WORK TASK: Nothing but the lines from the one containing "brown banana [478,347,581,392]" to the end of the data should be copied, exactly, and the pictures stay out.

INFORMATION SUPPLIED:
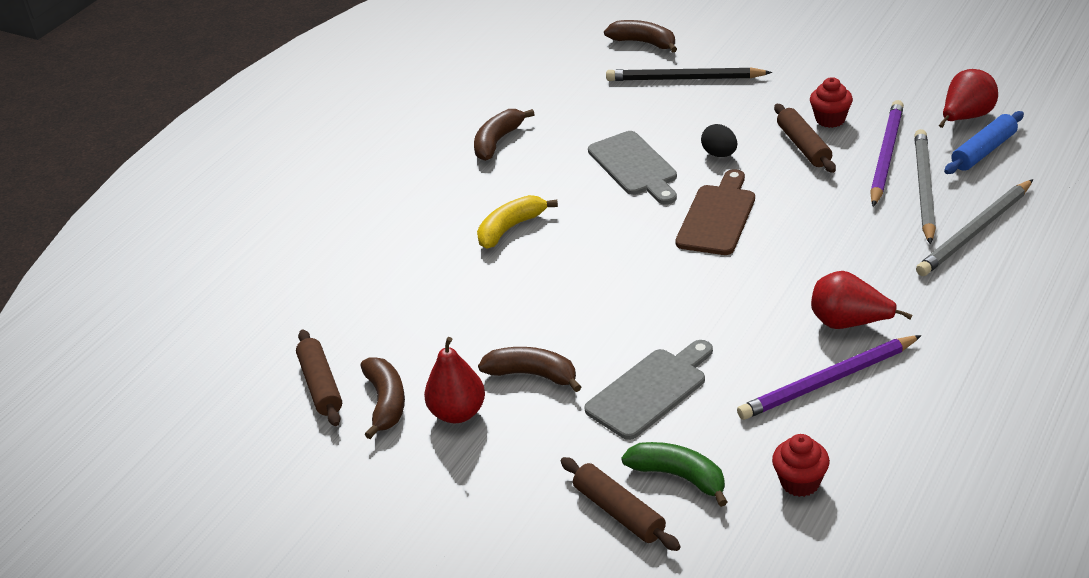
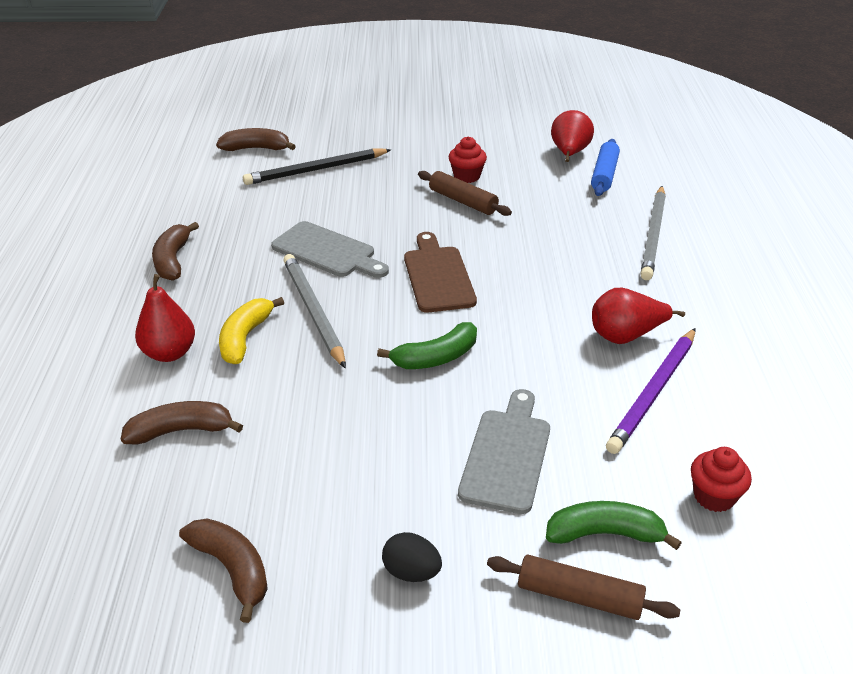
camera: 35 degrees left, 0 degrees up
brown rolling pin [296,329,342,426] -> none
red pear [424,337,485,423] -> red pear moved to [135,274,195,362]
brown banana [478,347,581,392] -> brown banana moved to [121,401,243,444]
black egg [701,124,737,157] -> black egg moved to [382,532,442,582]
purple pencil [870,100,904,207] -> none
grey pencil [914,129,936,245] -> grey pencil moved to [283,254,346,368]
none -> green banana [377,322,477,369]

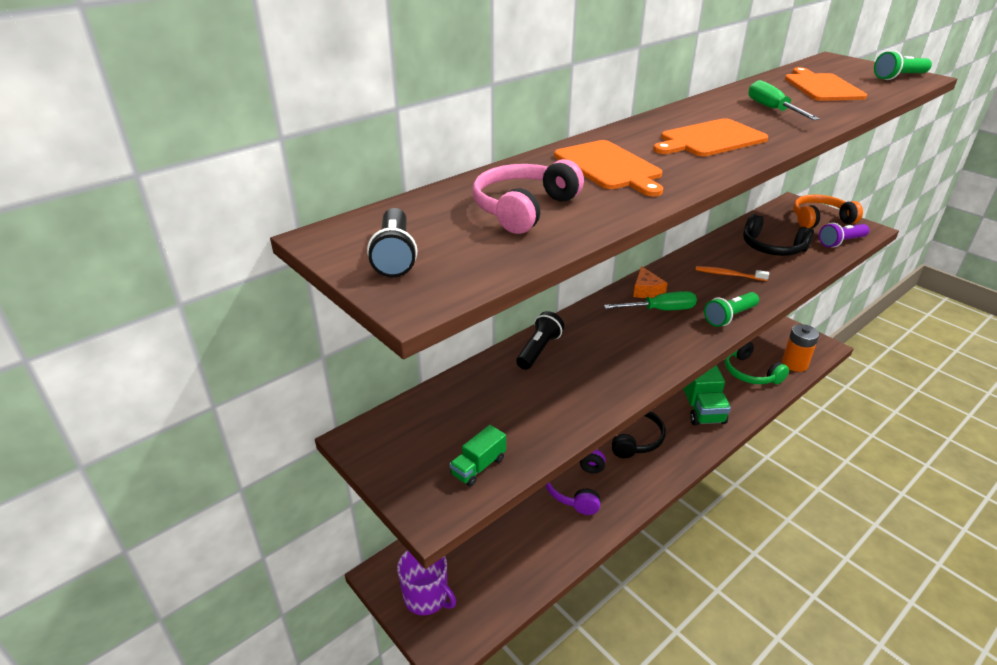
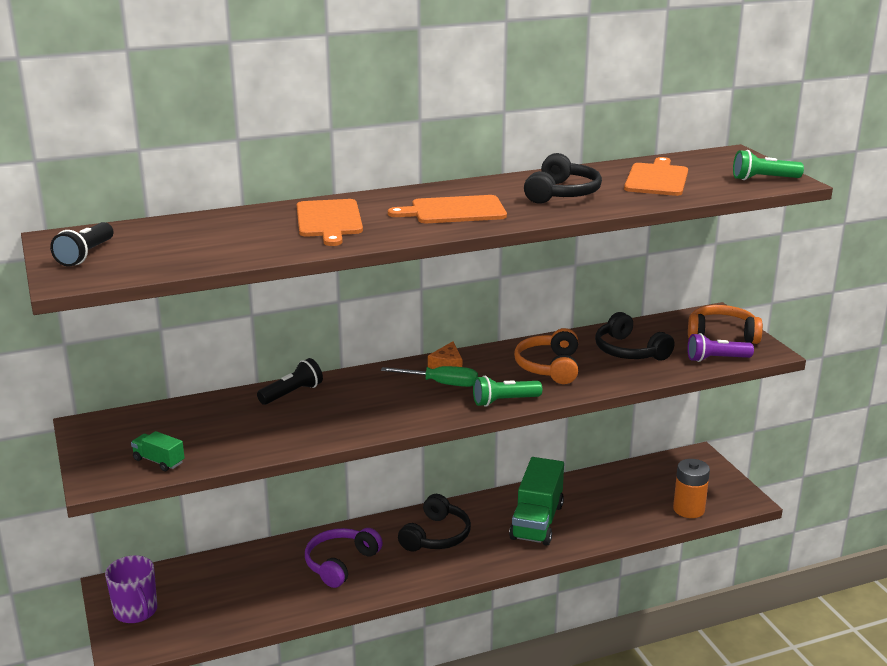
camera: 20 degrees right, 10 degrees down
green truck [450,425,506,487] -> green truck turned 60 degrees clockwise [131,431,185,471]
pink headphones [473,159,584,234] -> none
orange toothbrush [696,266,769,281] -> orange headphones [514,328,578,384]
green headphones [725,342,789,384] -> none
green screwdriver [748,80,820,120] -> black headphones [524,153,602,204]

EXERCISE RESULT:
brown banana [478,347,581,392] -> brown banana moved to [121,401,243,444]
black egg [701,124,737,157] -> black egg moved to [382,532,442,582]
purple pencil [870,100,904,207] -> none
grey pencil [914,129,936,245] -> grey pencil moved to [283,254,346,368]
none -> green banana [377,322,477,369]

camera: 20 degrees right, 10 degrees down
green truck [450,425,506,487] -> green truck turned 60 degrees clockwise [131,431,185,471]
pink headphones [473,159,584,234] -> none
orange toothbrush [696,266,769,281] -> orange headphones [514,328,578,384]
green headphones [725,342,789,384] -> none
green screwdriver [748,80,820,120] -> black headphones [524,153,602,204]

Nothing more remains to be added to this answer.